● **DATA SEGMENT**
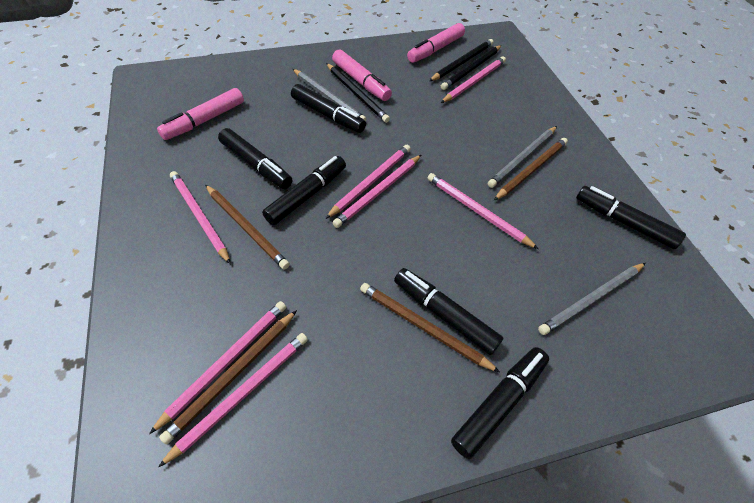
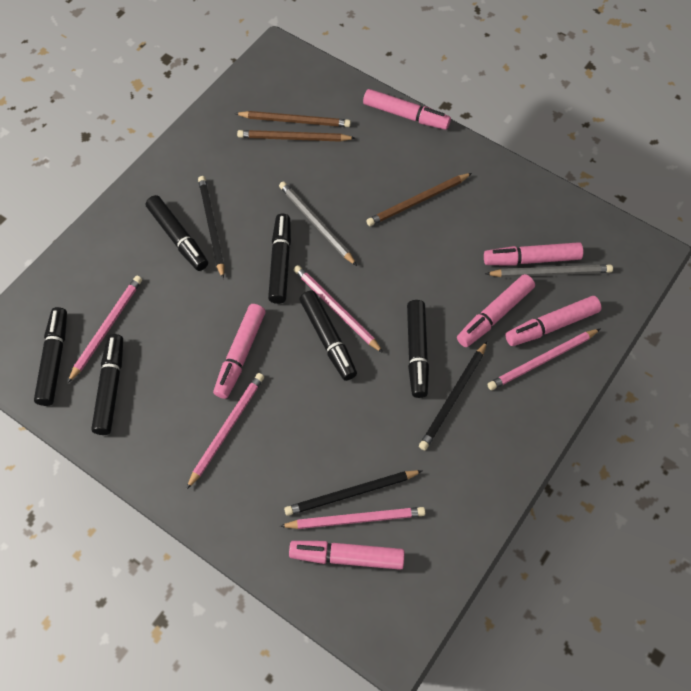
brown pencil: 4 -> 3
grey pencil: 3 -> 2
pink marker: 3 -> 6
pink pencil: 7 -> 5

● **AIM OF THE EXERCISE**
Copy the data word for word and omit every picture.

● **RESULT OF THIS TASK**
brown pencil: 4 -> 3
grey pencil: 3 -> 2
pink marker: 3 -> 6
pink pencil: 7 -> 5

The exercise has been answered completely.